[Stored dataset items]
"""

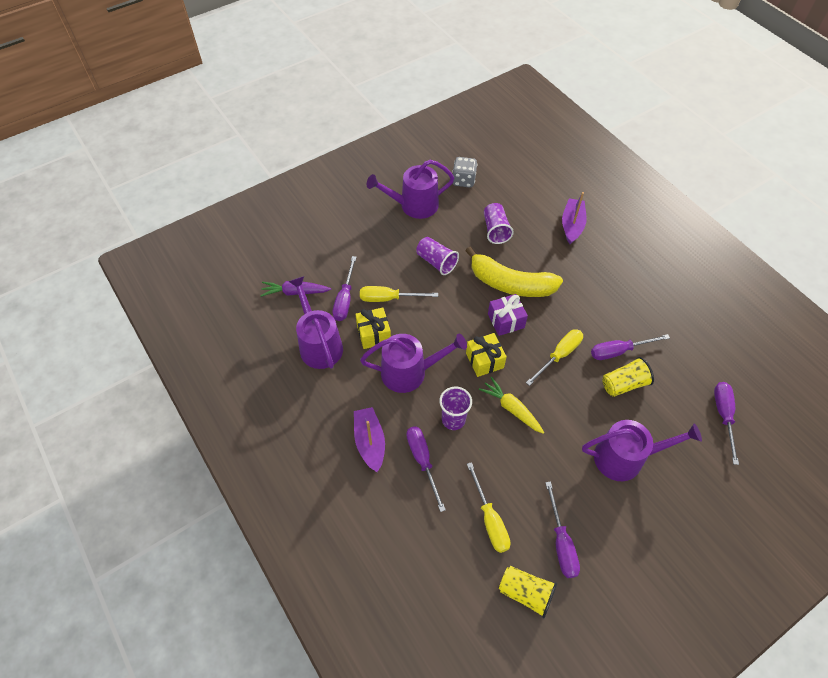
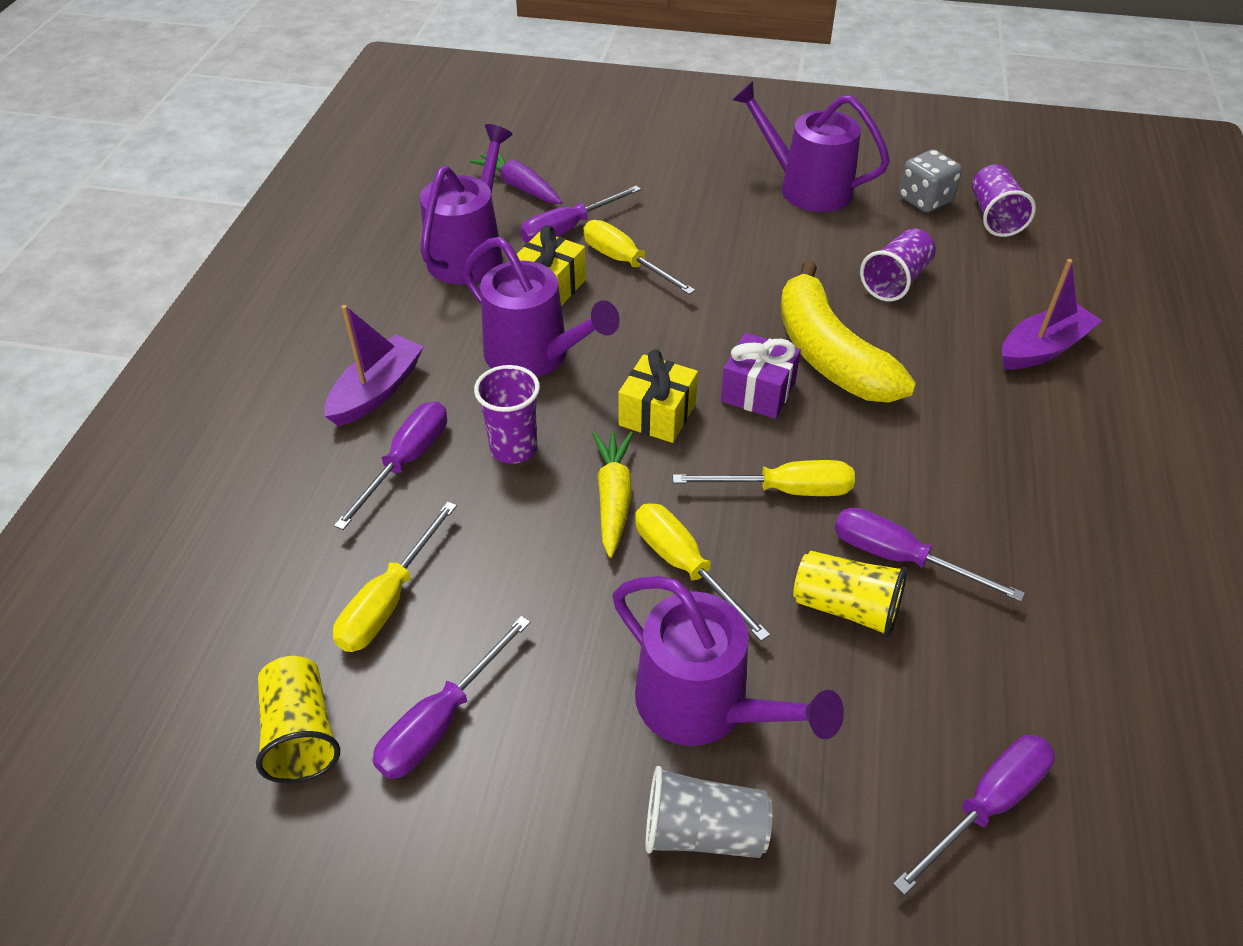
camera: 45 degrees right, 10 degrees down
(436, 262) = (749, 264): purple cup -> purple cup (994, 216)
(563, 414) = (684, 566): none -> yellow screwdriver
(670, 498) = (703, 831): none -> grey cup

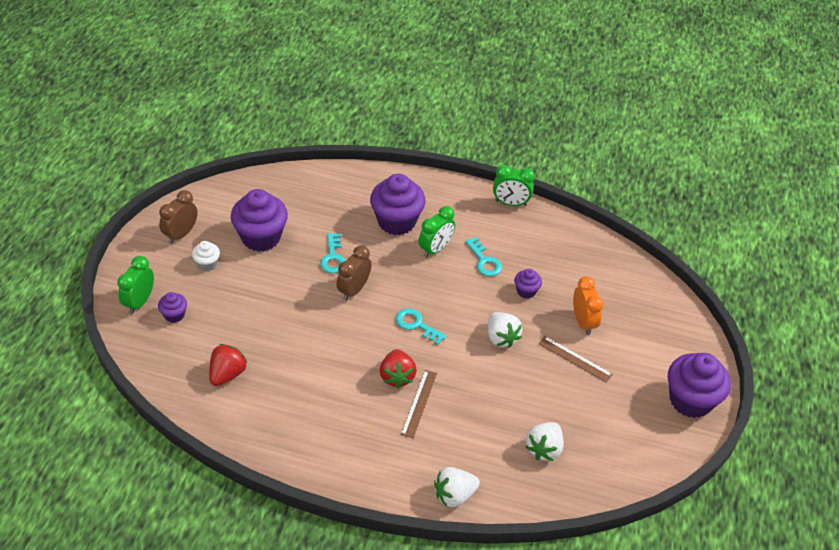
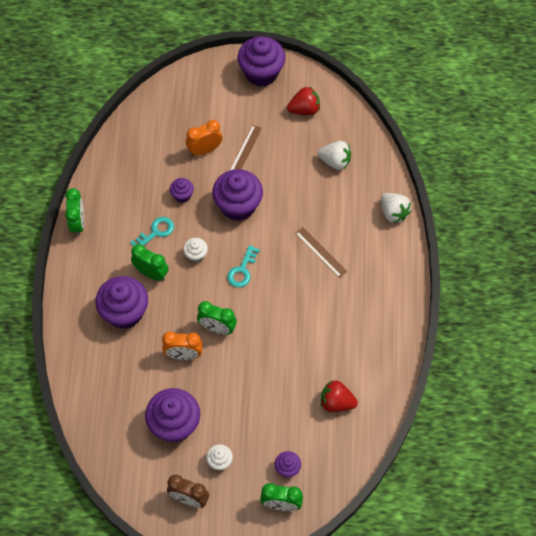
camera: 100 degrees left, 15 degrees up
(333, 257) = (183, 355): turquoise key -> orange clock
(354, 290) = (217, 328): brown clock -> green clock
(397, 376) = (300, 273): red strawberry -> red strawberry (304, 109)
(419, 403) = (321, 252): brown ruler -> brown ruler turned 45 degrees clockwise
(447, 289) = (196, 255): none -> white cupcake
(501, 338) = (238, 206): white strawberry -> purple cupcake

"""

### TASK
If a line above includes the string "brown", pick it out.

### ANSWER
(354, 290) = (217, 328): brown clock -> green clock
(419, 403) = (321, 252): brown ruler -> brown ruler turned 45 degrees clockwise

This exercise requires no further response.